About this exercise: Somewhere below are a line with "red star: moved 7 px left, 8 px up" and a later line with "cyan triangle: rotated 36 degrees clockwise". Output exactly those lines and all lines between them.

----- Material for the task

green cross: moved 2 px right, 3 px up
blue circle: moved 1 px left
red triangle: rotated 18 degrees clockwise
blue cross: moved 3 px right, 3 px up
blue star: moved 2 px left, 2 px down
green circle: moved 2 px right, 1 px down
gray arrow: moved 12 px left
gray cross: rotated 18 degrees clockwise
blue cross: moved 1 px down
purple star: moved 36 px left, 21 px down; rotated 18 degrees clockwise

----------
----- Material for the task

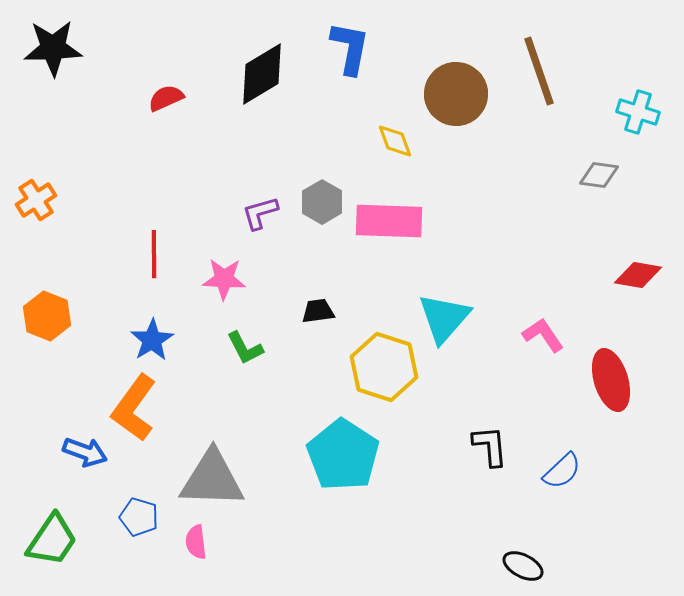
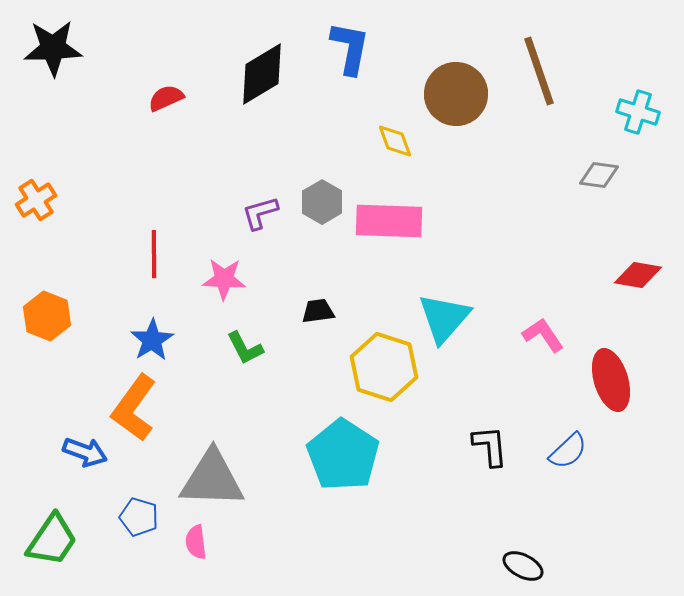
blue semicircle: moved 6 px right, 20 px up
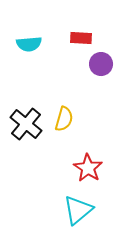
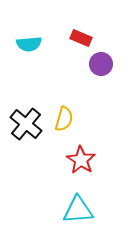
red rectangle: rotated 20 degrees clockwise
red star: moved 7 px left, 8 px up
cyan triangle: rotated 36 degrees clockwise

----------

Response area:
red star: moved 7 px left, 8 px up
cyan triangle: rotated 36 degrees clockwise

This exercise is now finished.